** Opening MATERIAL FOR THIS TASK block **

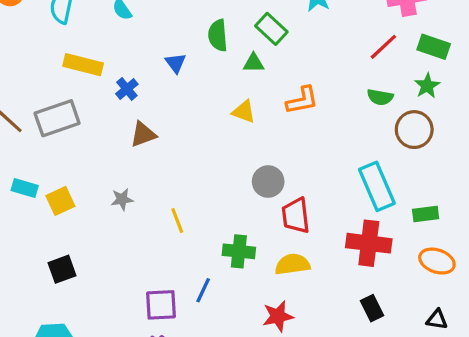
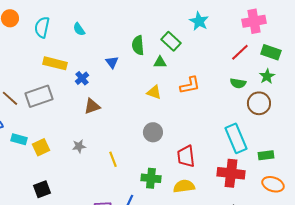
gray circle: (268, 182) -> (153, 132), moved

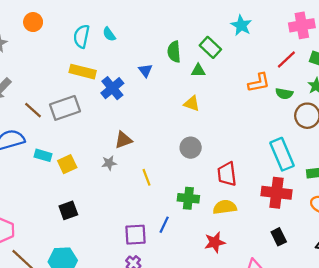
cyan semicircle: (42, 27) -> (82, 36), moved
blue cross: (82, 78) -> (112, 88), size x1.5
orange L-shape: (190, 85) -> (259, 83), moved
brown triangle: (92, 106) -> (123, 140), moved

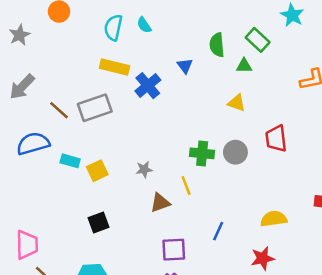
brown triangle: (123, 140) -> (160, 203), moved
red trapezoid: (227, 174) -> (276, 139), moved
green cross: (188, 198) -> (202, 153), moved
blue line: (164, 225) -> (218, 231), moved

** Closing MATERIAL FOR THIS TASK block **

◆ WHAT THE TASK ASKS: Lines holding the string "blue" in the records above must be counted; give the number alone.

◆ OUTPUT BELOW: 2